● Aim of the task:
Only the lines below between the ones containing "blue candle: 5 -> 10" and "pink nut: 9 -> 4", inclusive, are to be reproduced, each exactly as it stands.

━━━ Data extracts

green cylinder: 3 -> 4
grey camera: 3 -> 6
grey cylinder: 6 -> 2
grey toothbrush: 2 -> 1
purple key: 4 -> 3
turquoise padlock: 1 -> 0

━━━━━━
━━━ Data extracts

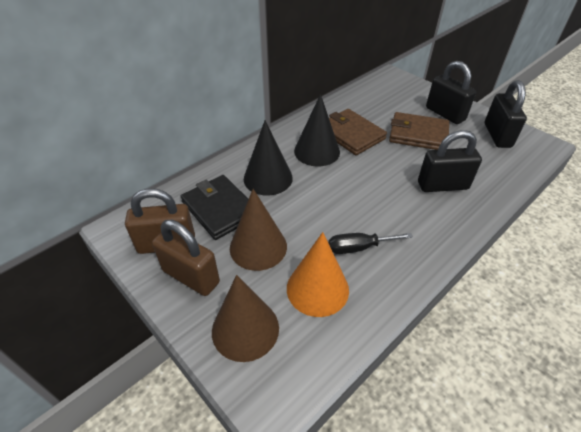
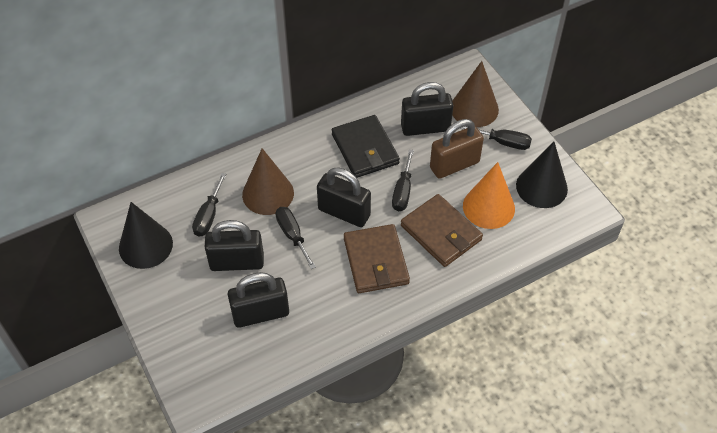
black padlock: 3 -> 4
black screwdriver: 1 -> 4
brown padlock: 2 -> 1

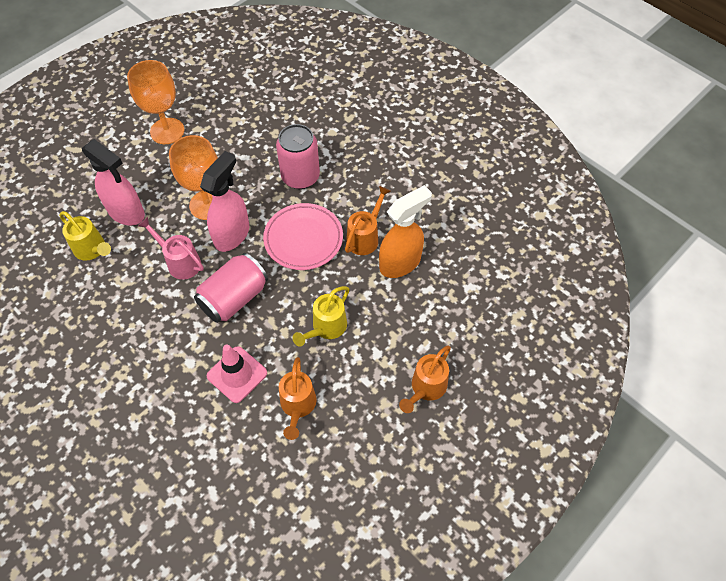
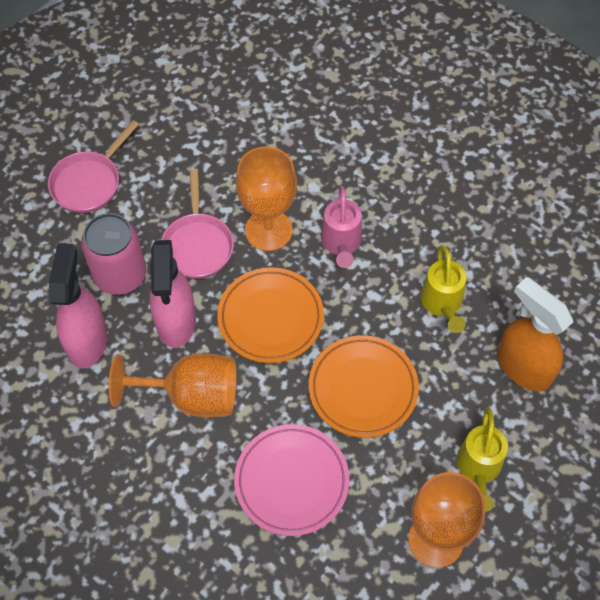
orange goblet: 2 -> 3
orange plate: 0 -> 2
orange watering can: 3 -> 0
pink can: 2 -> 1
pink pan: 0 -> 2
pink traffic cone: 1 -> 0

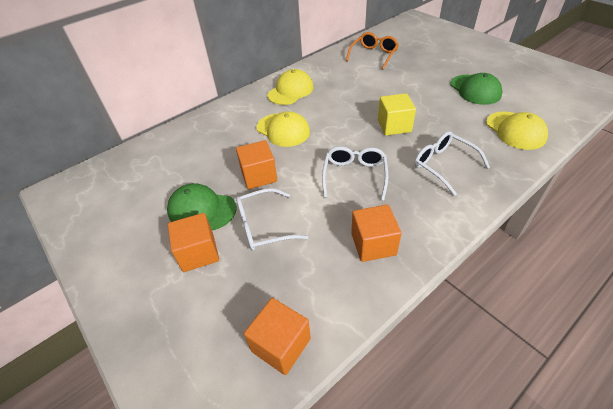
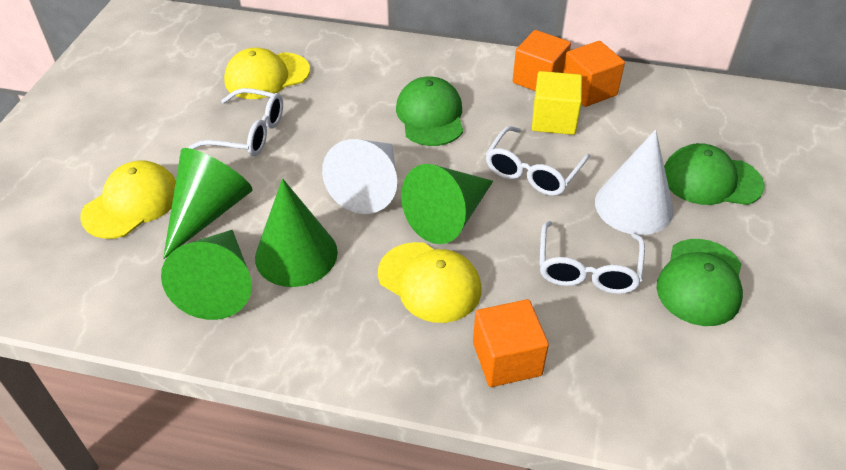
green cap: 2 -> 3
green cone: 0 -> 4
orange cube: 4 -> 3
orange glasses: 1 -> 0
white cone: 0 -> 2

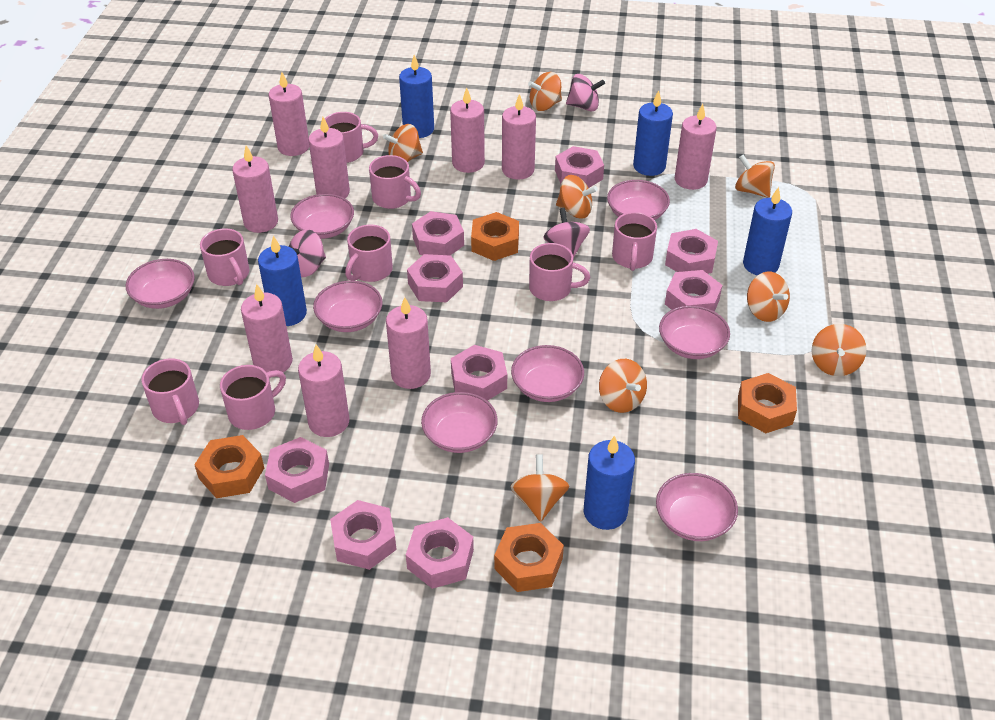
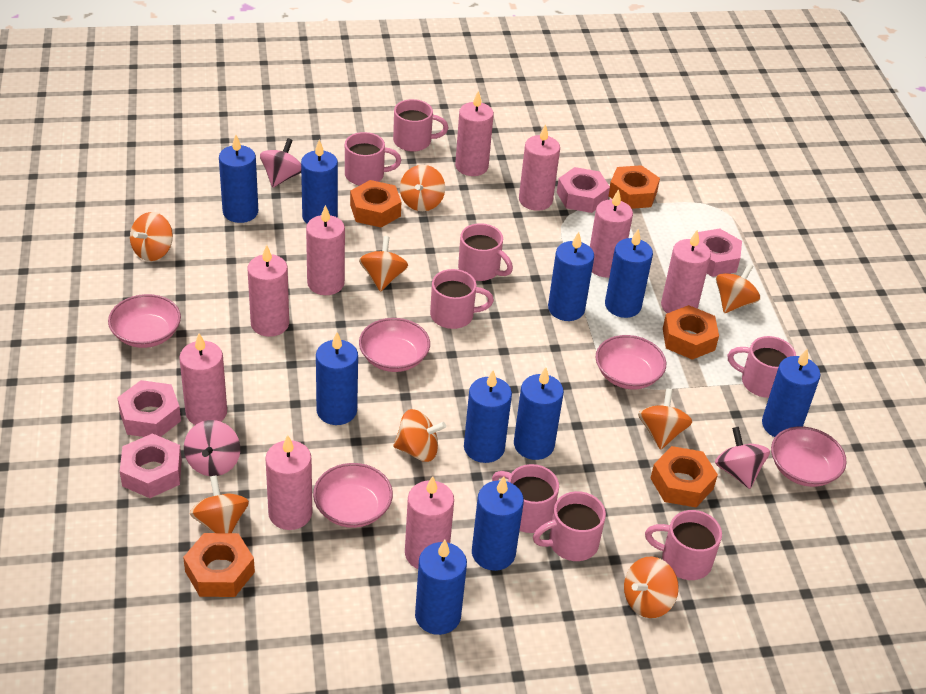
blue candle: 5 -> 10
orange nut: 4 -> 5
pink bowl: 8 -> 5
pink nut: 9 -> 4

━━━━━━
━━━ Data extracts

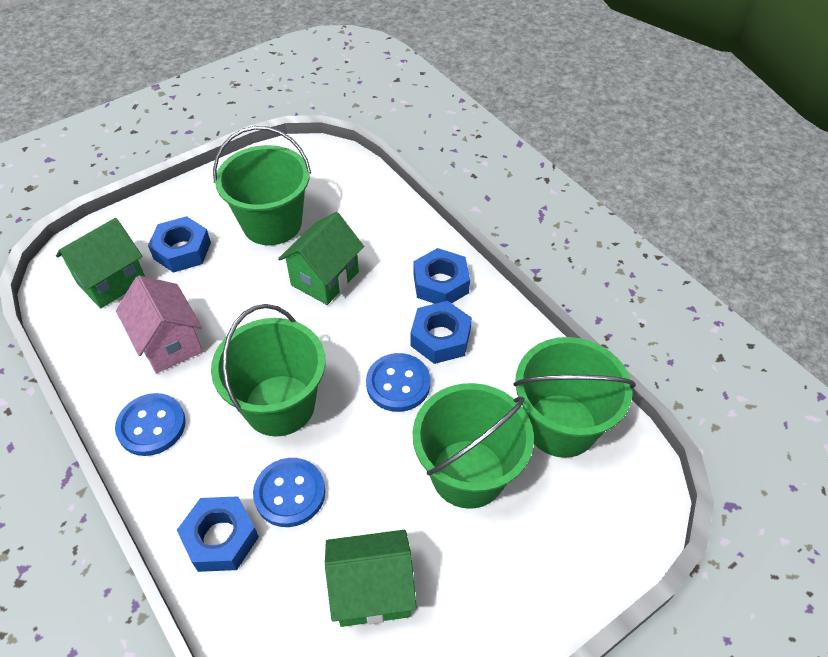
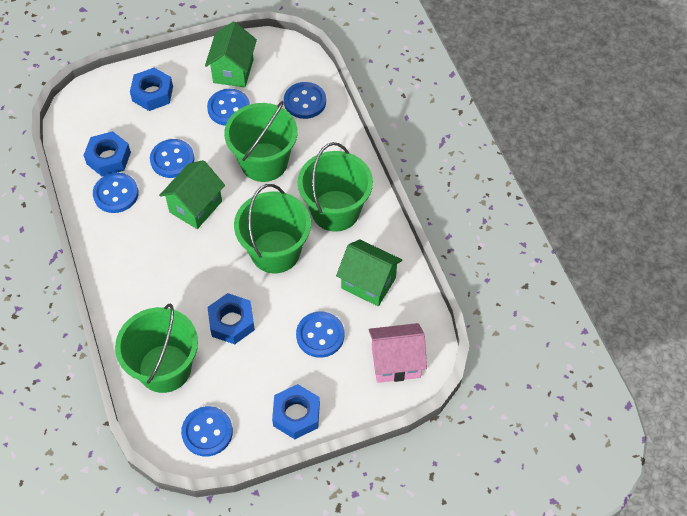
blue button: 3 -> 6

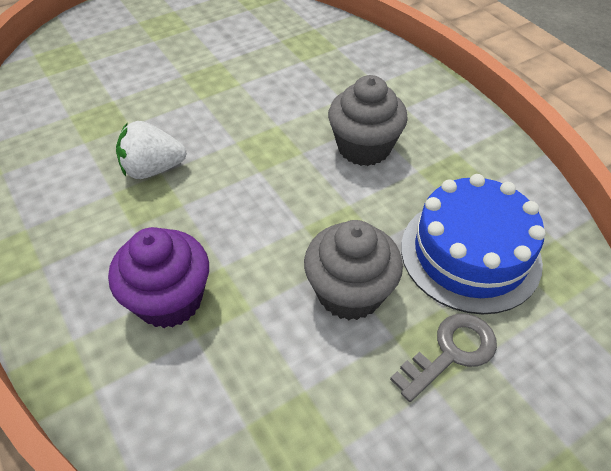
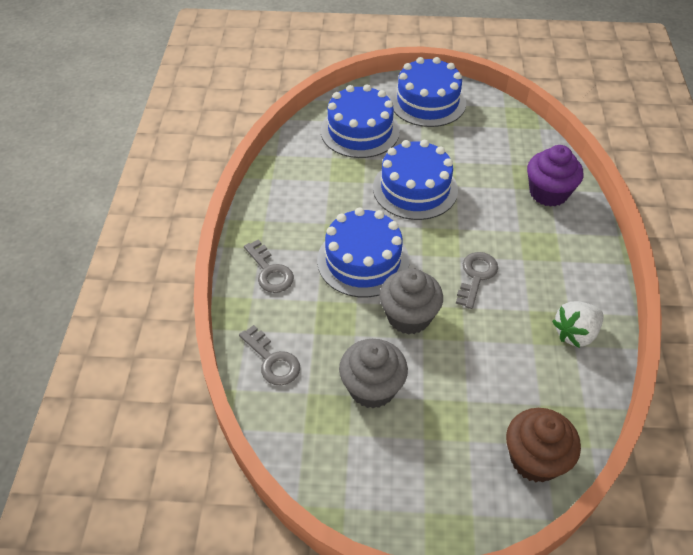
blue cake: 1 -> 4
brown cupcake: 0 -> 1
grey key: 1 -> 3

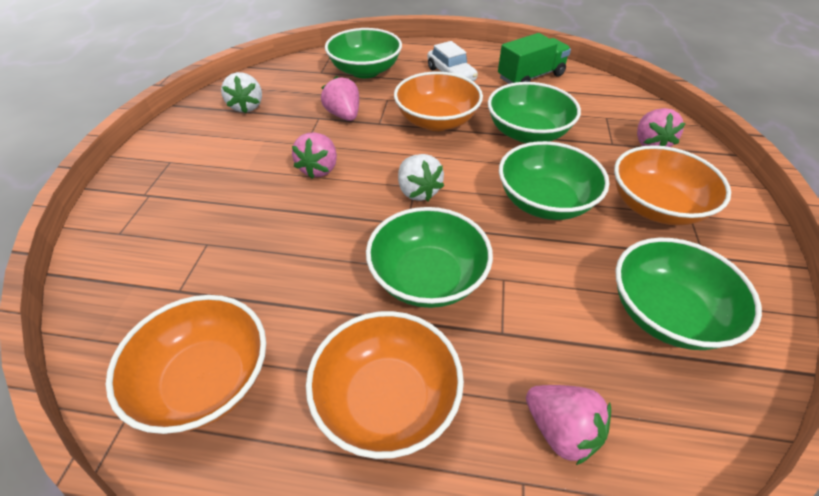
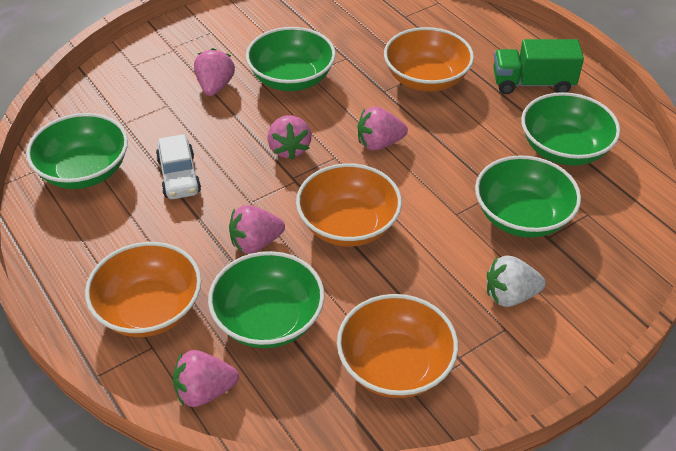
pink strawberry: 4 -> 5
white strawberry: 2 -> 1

━━━━━━

● Written solution:
blue candle: 5 -> 10
orange nut: 4 -> 5
pink bowl: 8 -> 5
pink nut: 9 -> 4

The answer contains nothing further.